PROBLEM DETAILS
What is needed is an exact copy of the entries, with the pictures excluded.
=== DATA EXTRACT ===
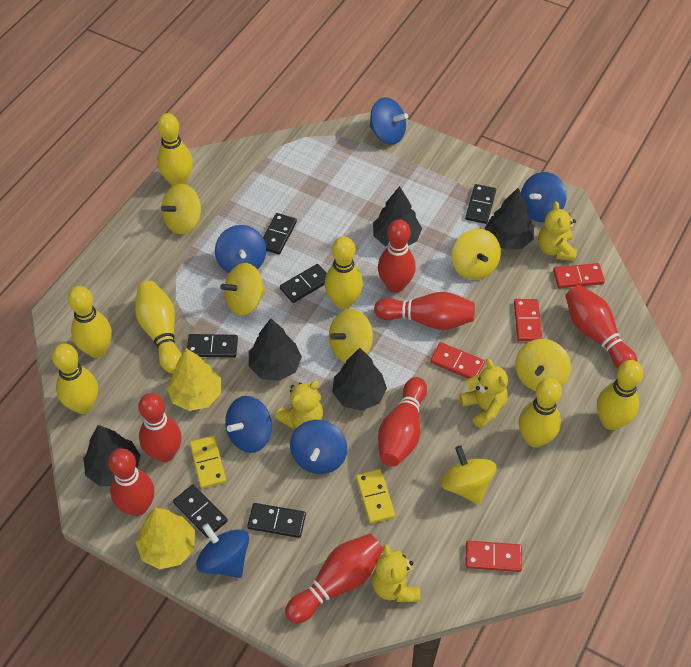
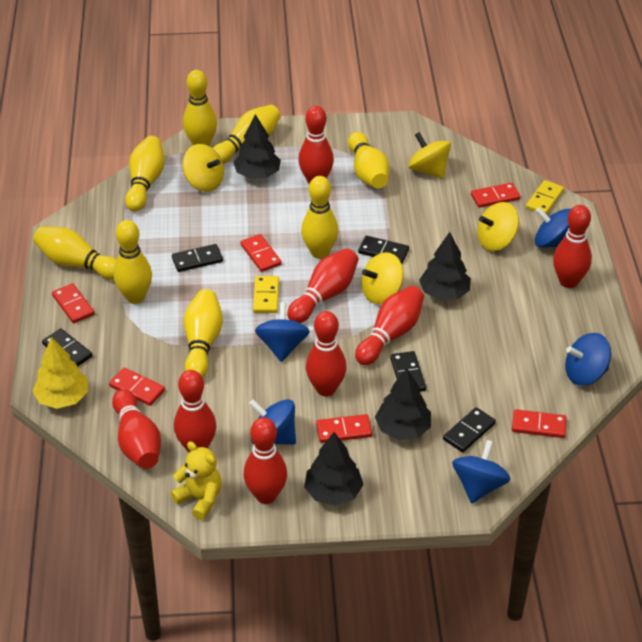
black domino: 6 -> 5
black tree: 5 -> 4
blue spinning top: 6 -> 5
red bowling pin: 7 -> 8
red domino: 4 -> 6
yellow bowling pin: 7 -> 8
yellow spinning top: 6 -> 4
yellow teddy bear: 4 -> 1
yellow tree: 2 -> 1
===
SOLUTION TO THIS PROBLEM
black domino: 6 -> 5
black tree: 5 -> 4
blue spinning top: 6 -> 5
red bowling pin: 7 -> 8
red domino: 4 -> 6
yellow bowling pin: 7 -> 8
yellow spinning top: 6 -> 4
yellow teddy bear: 4 -> 1
yellow tree: 2 -> 1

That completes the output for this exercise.